(Scene comparison data)
↓

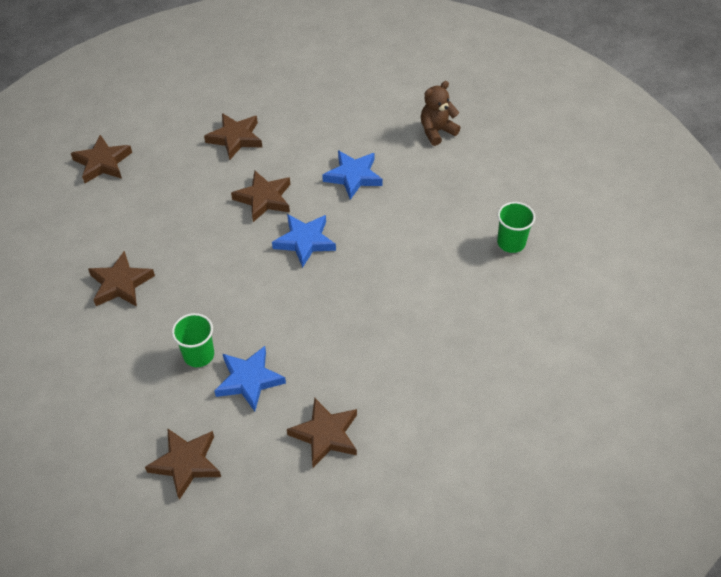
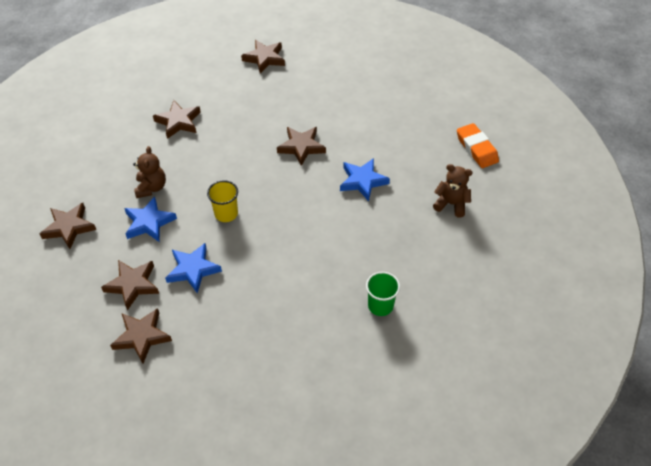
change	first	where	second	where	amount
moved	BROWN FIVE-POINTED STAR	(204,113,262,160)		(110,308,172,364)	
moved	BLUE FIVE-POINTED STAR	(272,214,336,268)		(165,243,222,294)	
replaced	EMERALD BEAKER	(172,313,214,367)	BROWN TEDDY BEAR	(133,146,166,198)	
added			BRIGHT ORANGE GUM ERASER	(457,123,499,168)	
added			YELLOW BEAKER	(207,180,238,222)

↑

Output all data exactly, omitting images.

change	first	where	second	where	amount
moved	BROWN FIVE-POINTED STAR	(204,113,262,160)		(110,308,172,364)	
moved	BLUE FIVE-POINTED STAR	(272,214,336,268)		(165,243,222,294)	
replaced	EMERALD BEAKER	(172,313,214,367)	BROWN TEDDY BEAR	(133,146,166,198)	
added			BRIGHT ORANGE GUM ERASER	(457,123,499,168)	
added			YELLOW BEAKER	(207,180,238,222)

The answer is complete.